▸ **Material for the task**:
---*---

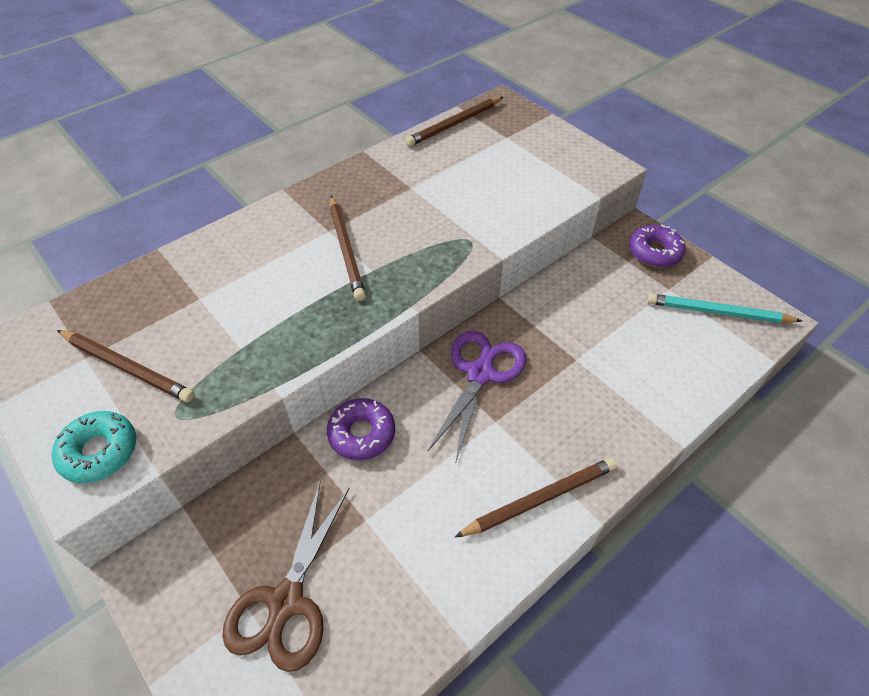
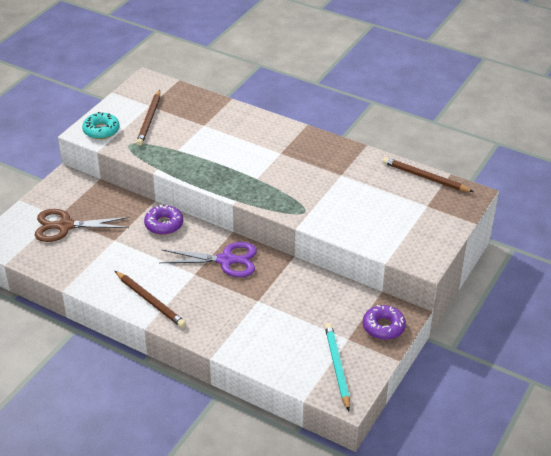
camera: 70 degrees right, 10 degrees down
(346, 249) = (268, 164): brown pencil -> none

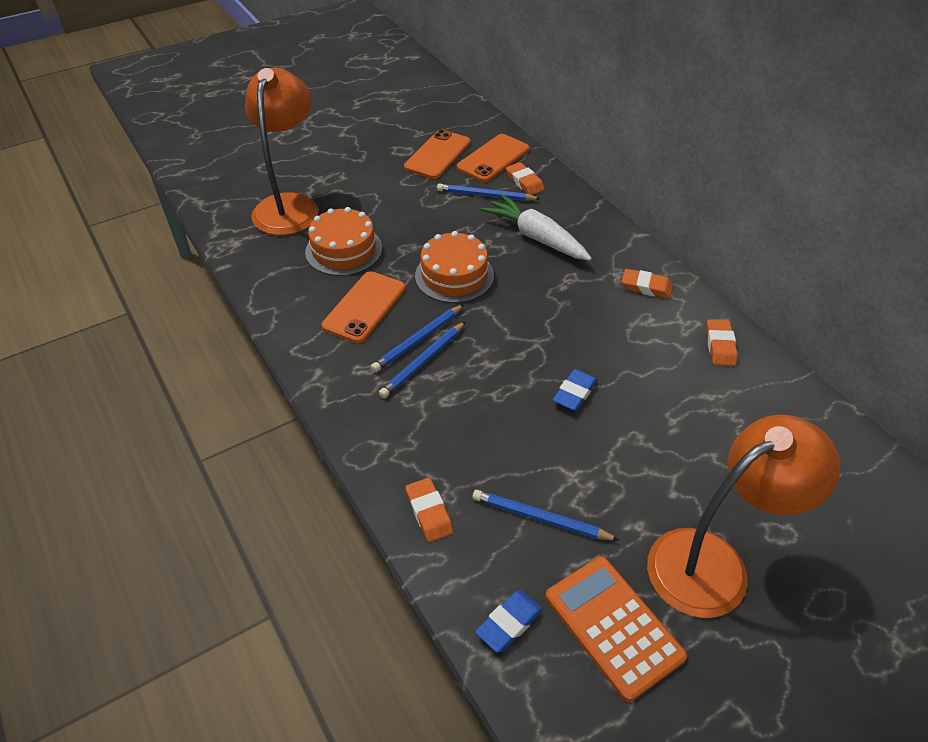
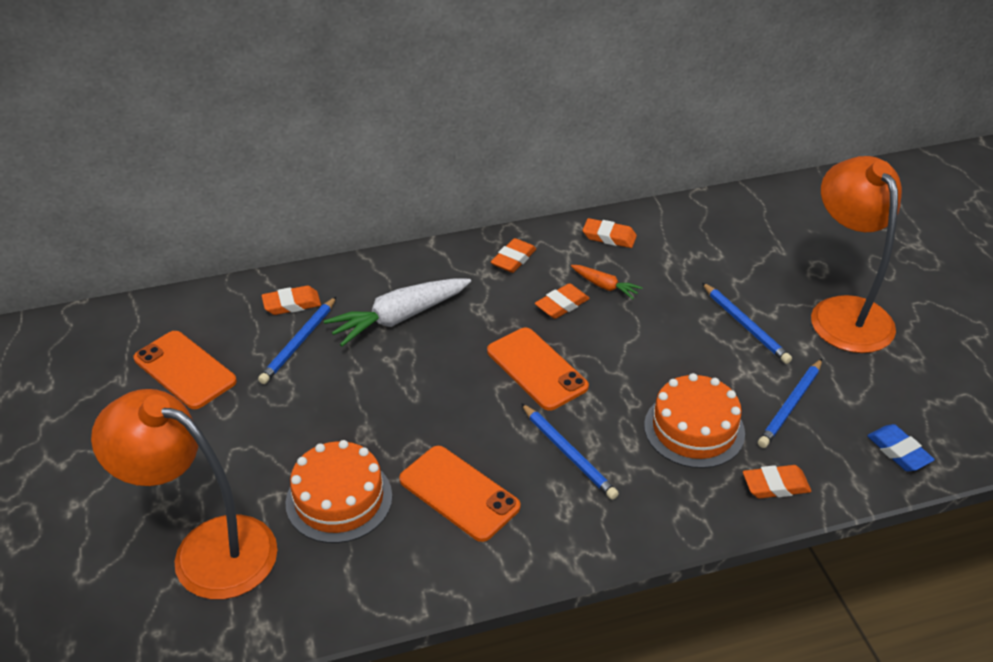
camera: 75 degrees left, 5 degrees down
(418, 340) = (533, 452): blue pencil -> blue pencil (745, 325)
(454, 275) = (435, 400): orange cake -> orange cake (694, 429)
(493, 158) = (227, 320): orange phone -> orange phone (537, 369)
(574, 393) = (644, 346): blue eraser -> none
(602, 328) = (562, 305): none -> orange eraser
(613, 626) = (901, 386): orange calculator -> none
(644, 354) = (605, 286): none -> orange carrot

---*---

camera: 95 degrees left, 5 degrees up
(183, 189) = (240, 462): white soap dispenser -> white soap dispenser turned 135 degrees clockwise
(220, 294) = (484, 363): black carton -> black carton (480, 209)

---*---

▸ **Required work**: Look in the material above for the line with "(602, 328) = (562, 305): none" and the line with "(644, 354) = (605, 286): none", and transcribe exactly those lines and all lines between them, nothing more.

▸ **Exercise answer**:
(602, 328) = (562, 305): none -> orange eraser
(613, 626) = (901, 386): orange calculator -> none
(644, 354) = (605, 286): none -> orange carrot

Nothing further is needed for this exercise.